_BRIEF_. Starting at the line that contains "shifted,turquoise key,374 141,,415" and ending at the final line of the entries below, write out each line exactly as it appears, but omit the pictures.

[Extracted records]
---------------

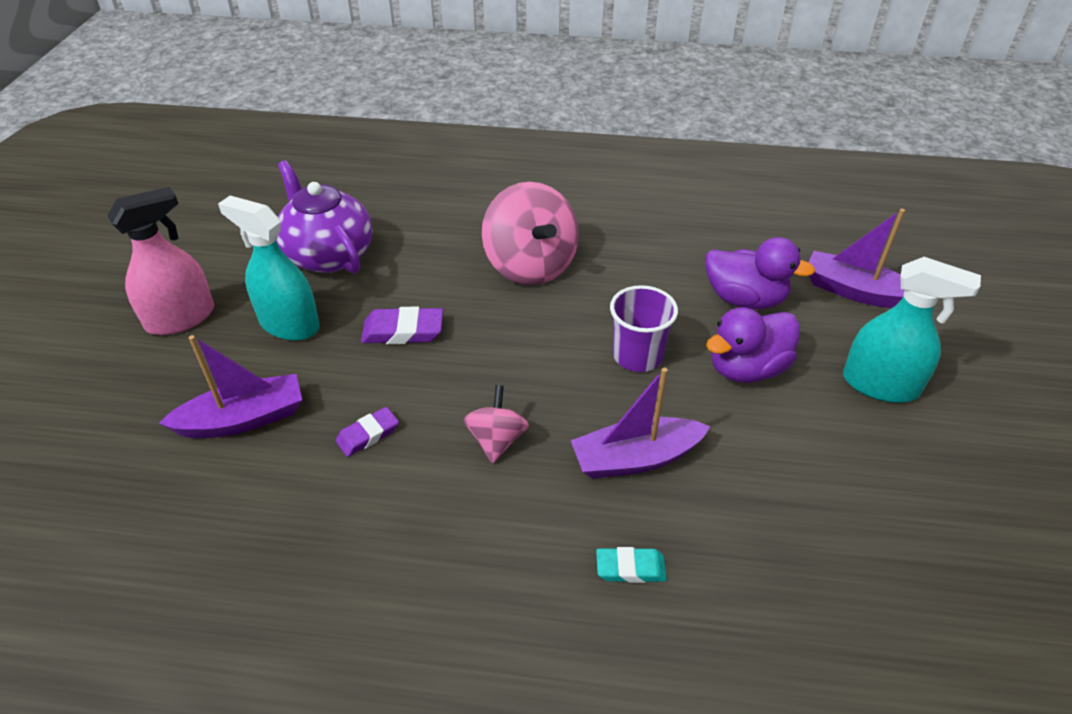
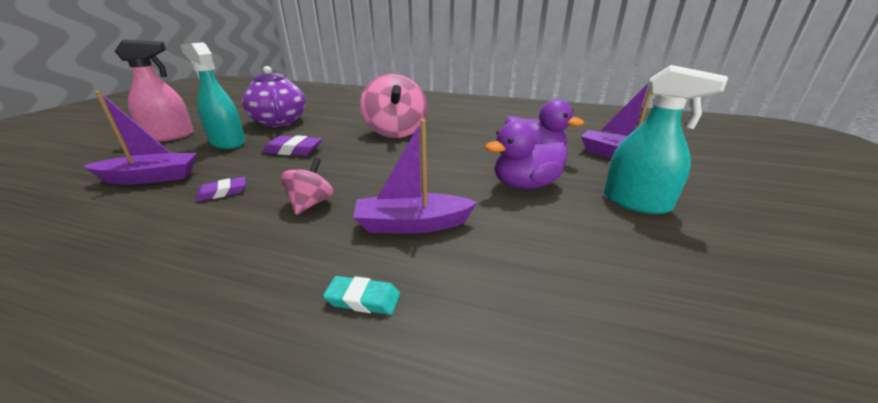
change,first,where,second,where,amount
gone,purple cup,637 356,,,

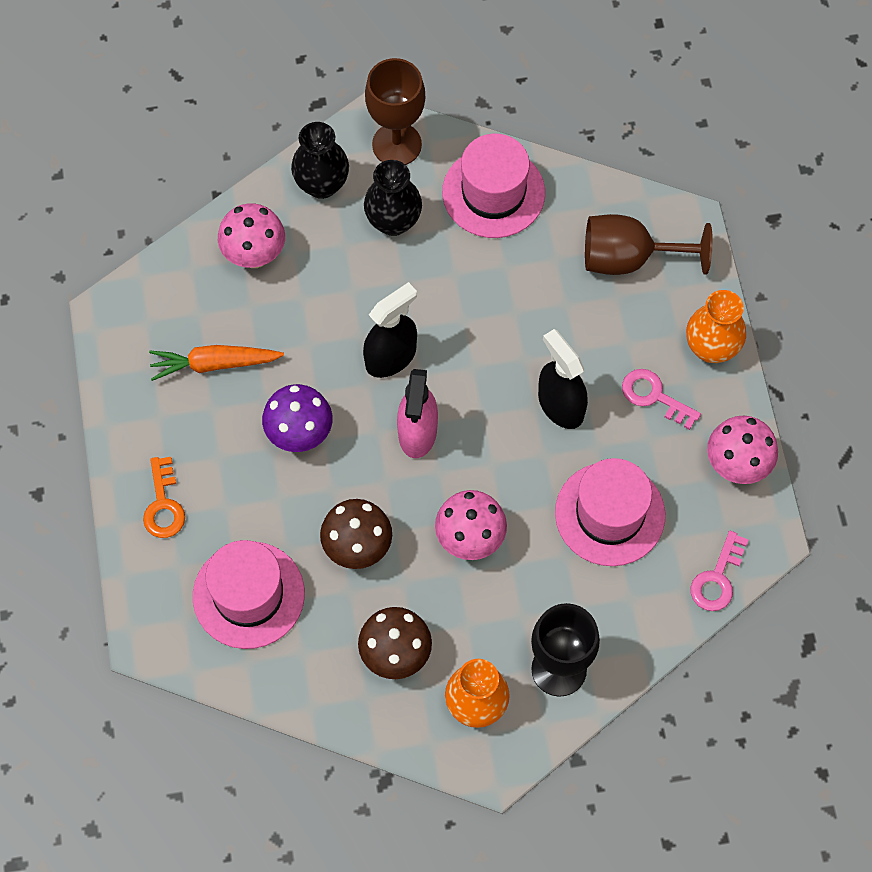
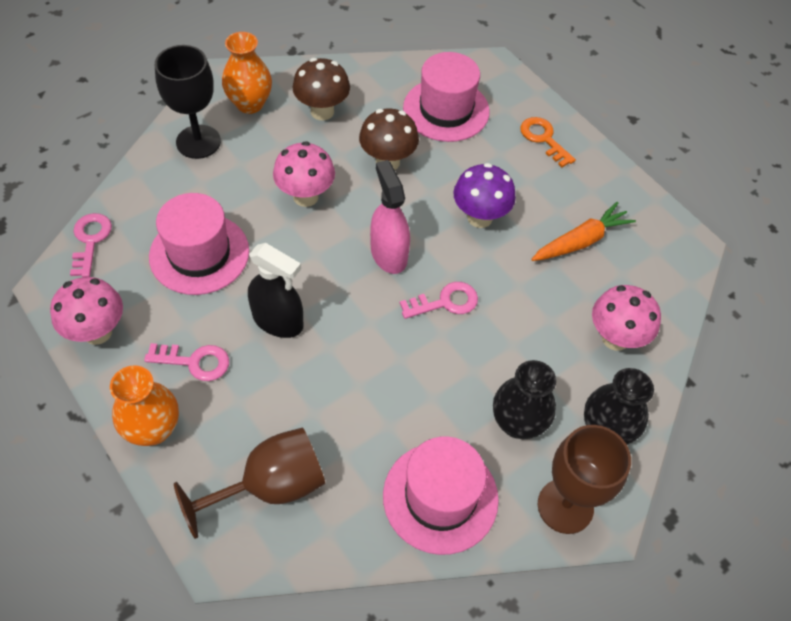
change,first,where,second,where,amount
swapped,black spray bottle,391 357,pink key,445 302,

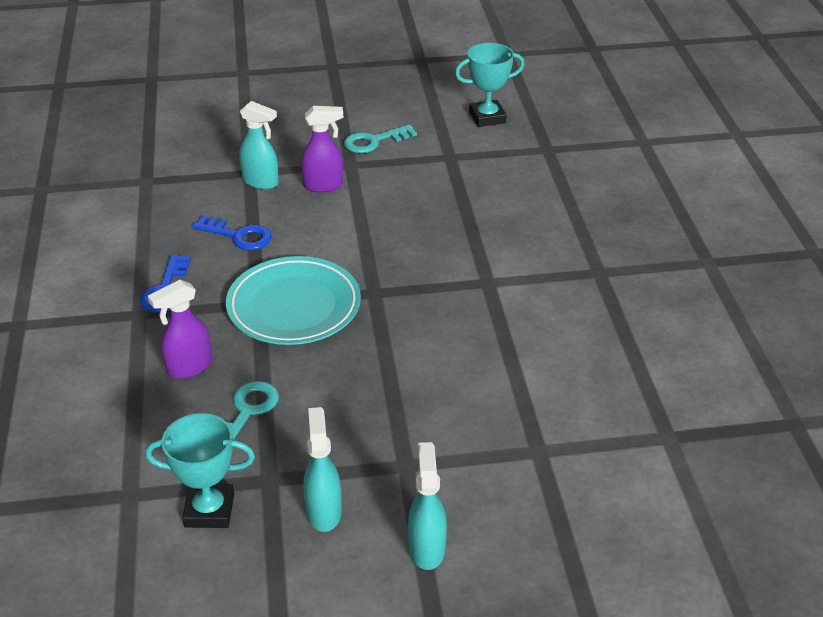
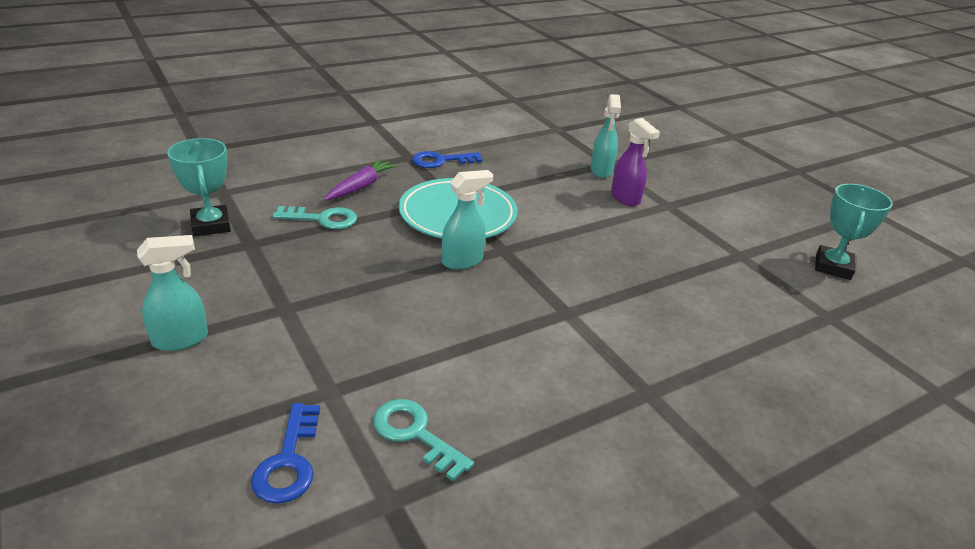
change,first,where,second,where,amount
shifted,blue key,238 236,,289 461,
swapped,purple spray bottle,189 367,purple carrot,361 186,
shifted,turquoise key,374 141,,415 434,
shifted,turquoise spray bottle,324 511,,463 261,
rotated,turquoise trophy,487 117,,832 267,60 degrees clockwise

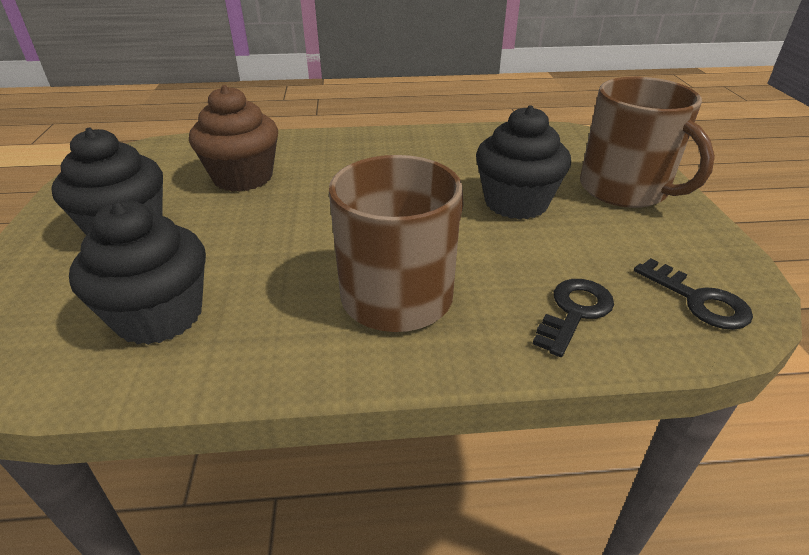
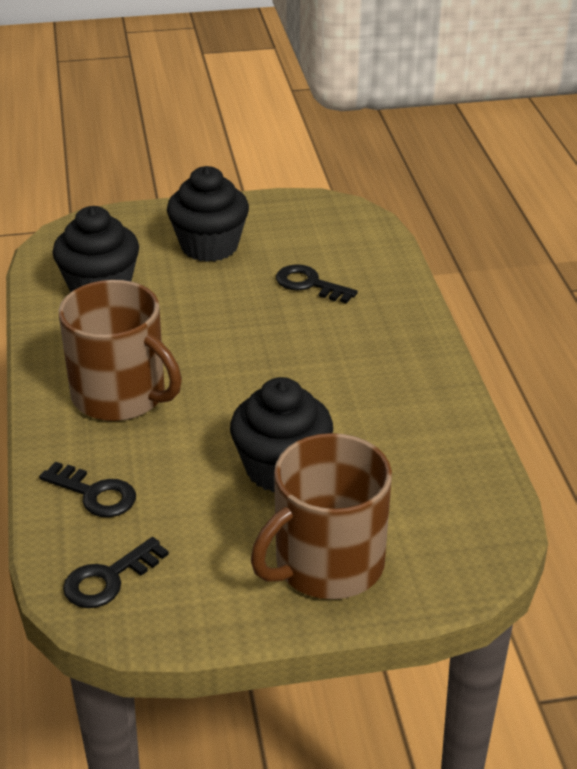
change,first,where,second,where,amount
swapped,brown cupcake,243 177,black key,309 284,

---------------

_SOLUTION TO THIS TASK_.
shifted,turquoise key,374 141,,415 434,
shifted,turquoise spray bottle,324 511,,463 261,
rotated,turquoise trophy,487 117,,832 267,60 degrees clockwise

change,first,where,second,where,amount
swapped,brown cupcake,243 177,black key,309 284,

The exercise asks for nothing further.